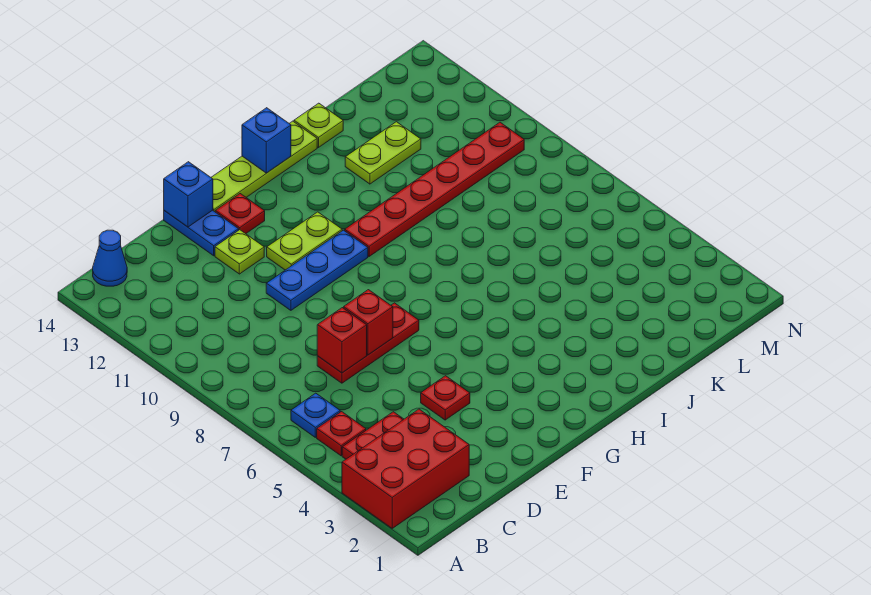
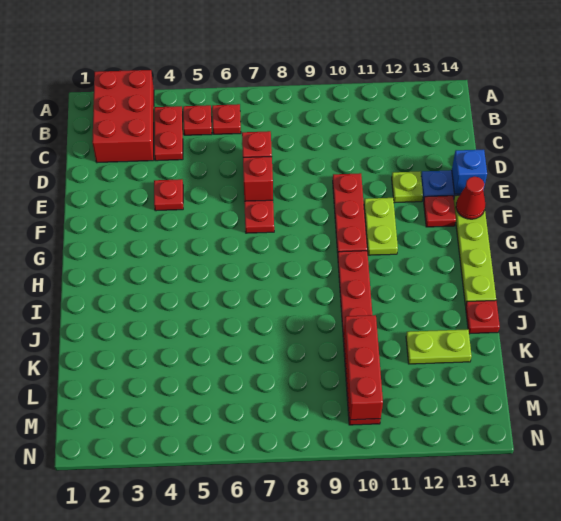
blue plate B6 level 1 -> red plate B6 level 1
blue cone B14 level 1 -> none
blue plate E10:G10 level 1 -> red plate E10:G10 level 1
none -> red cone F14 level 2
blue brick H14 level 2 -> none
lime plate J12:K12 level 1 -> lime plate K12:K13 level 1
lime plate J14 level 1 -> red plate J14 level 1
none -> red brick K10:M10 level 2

* * * * * * * * *

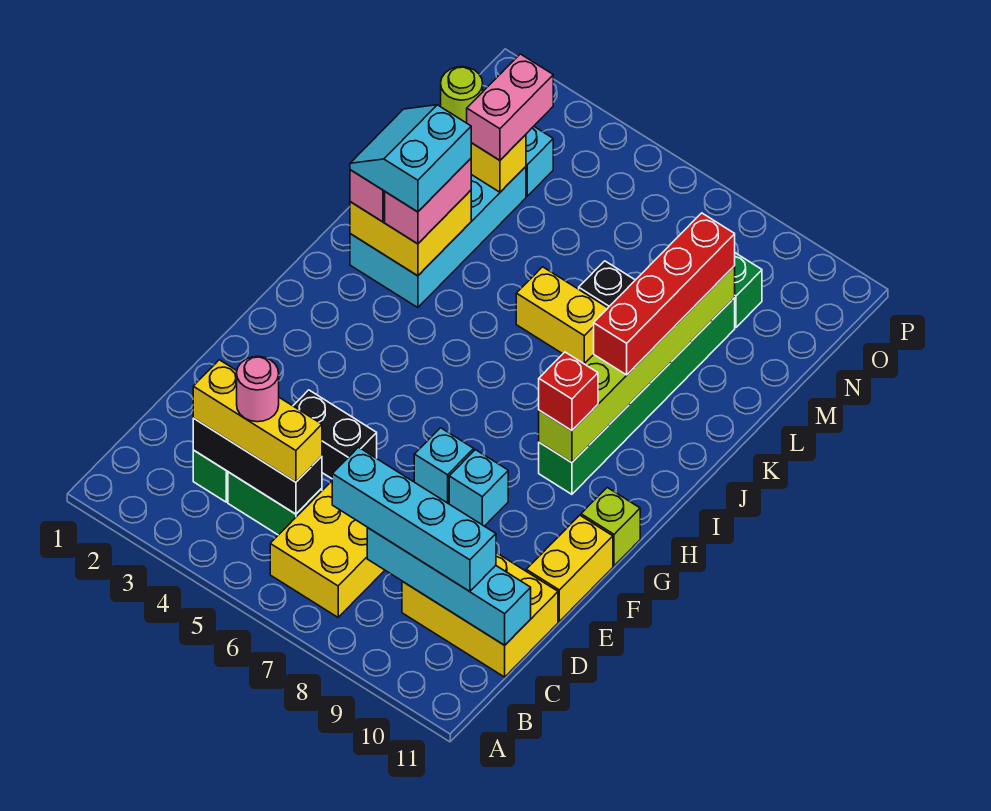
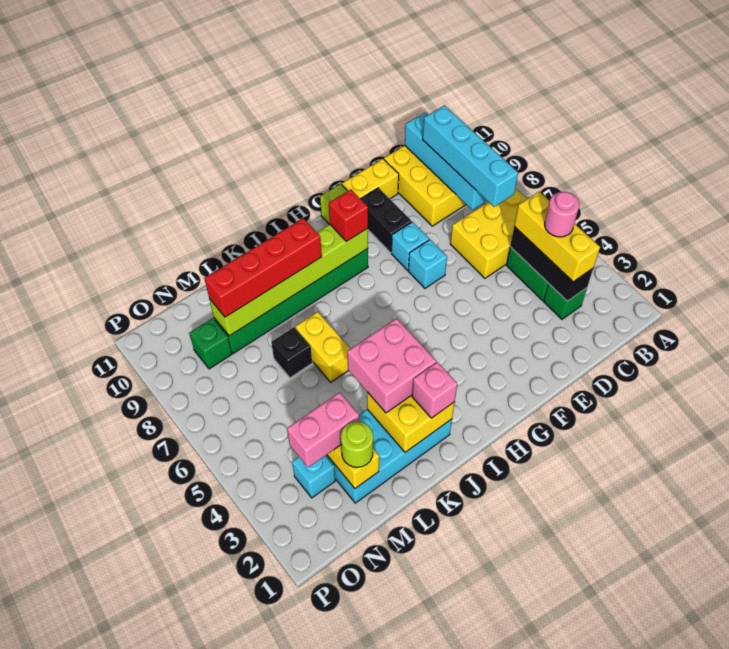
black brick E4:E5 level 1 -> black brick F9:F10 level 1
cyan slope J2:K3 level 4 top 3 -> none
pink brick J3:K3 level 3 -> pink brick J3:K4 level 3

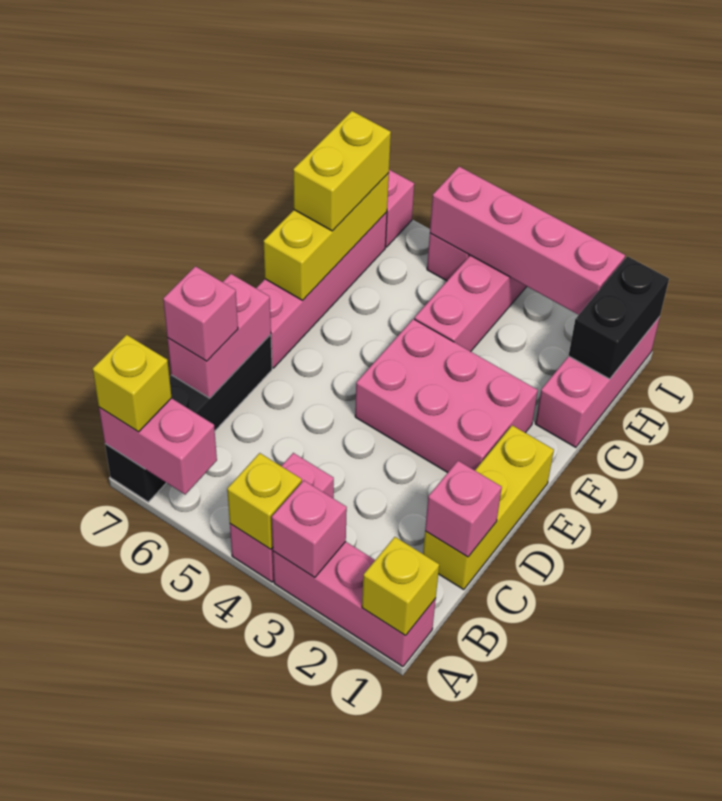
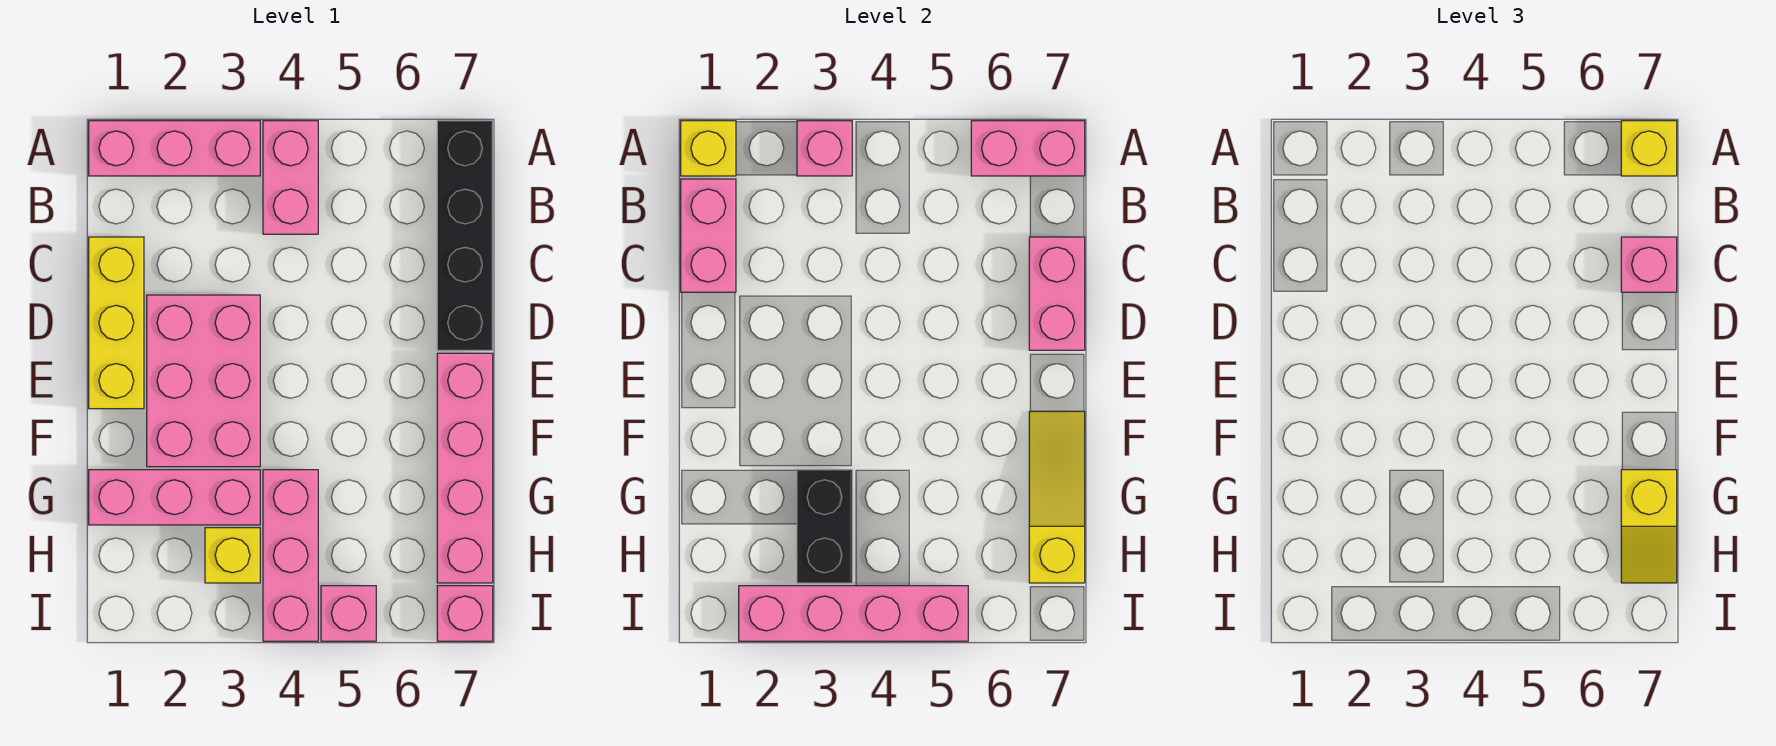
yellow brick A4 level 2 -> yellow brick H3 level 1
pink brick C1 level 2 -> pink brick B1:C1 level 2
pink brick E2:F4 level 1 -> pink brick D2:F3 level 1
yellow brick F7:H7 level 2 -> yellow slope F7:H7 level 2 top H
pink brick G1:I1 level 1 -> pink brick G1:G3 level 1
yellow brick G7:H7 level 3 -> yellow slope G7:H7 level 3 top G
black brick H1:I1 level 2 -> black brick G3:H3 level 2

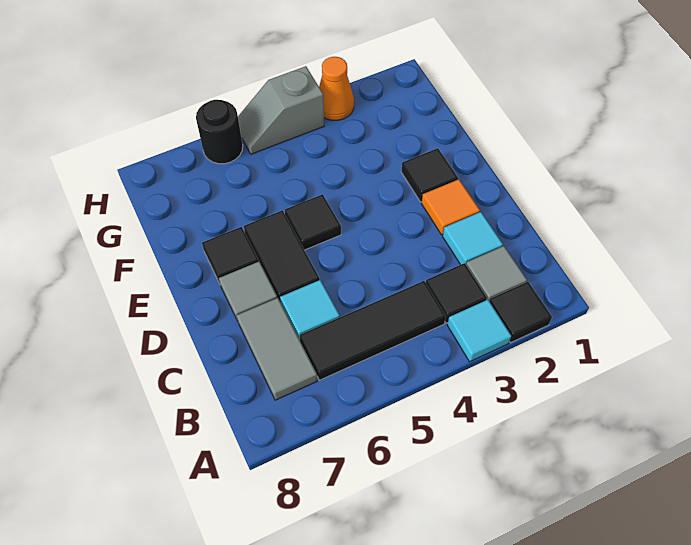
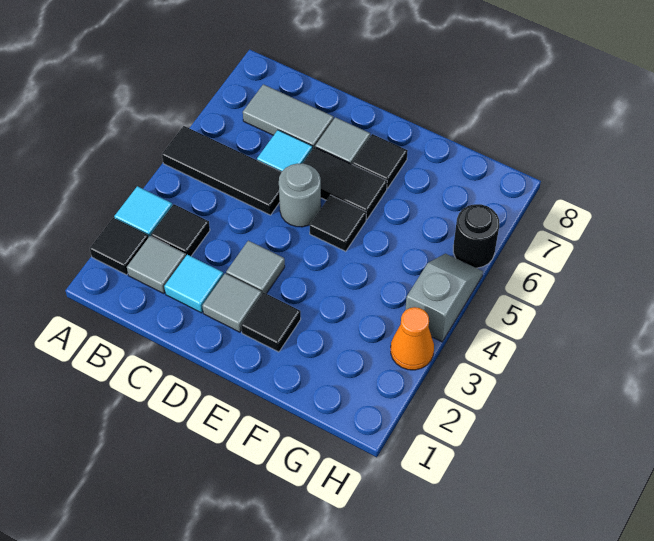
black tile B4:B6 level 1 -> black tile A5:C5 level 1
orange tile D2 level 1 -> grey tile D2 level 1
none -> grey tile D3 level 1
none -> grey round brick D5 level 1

* * * * * * * * *

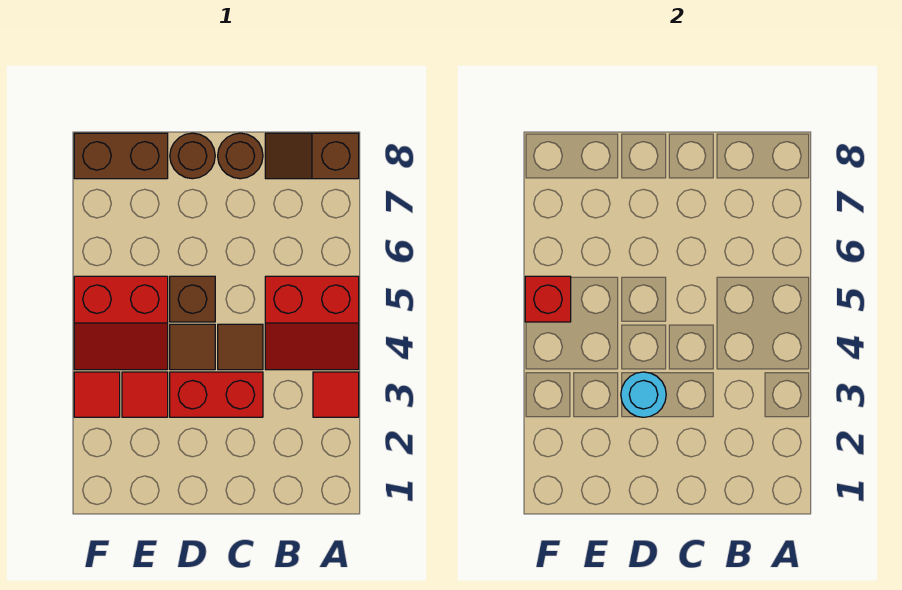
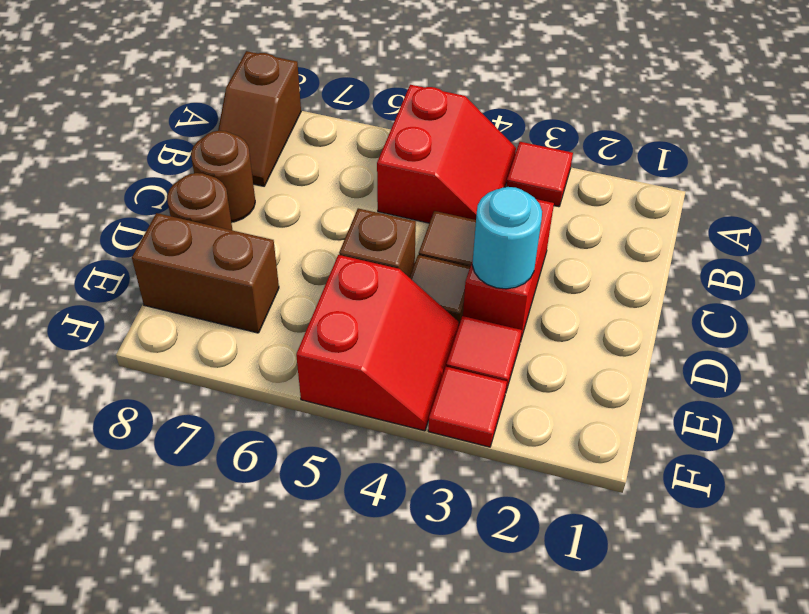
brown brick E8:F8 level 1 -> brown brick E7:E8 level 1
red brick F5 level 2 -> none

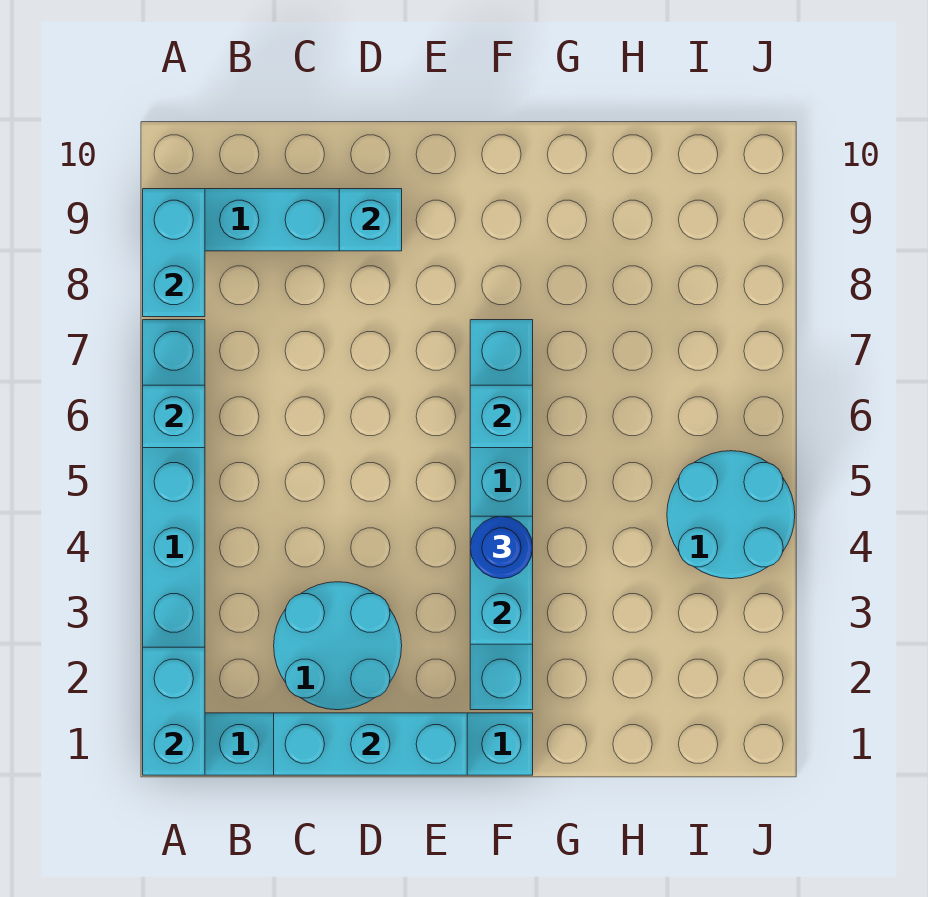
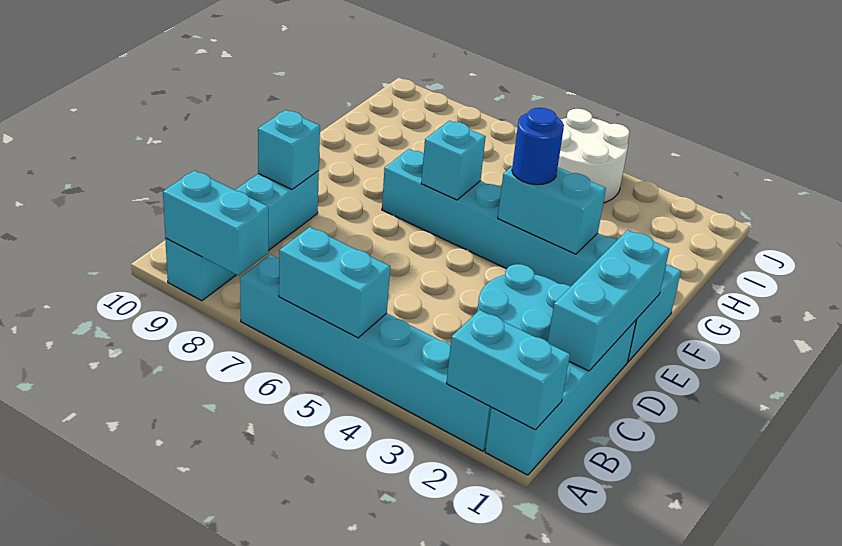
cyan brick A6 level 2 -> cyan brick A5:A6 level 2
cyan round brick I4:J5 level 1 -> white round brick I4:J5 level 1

* * * * * * * * *

### Action item
Please copy every line of the records above in which "plate" appears.

### Solution for this exercise
blue plate B6 level 1 -> red plate B6 level 1
blue plate E10:G10 level 1 -> red plate E10:G10 level 1
lime plate J12:K12 level 1 -> lime plate K12:K13 level 1
lime plate J14 level 1 -> red plate J14 level 1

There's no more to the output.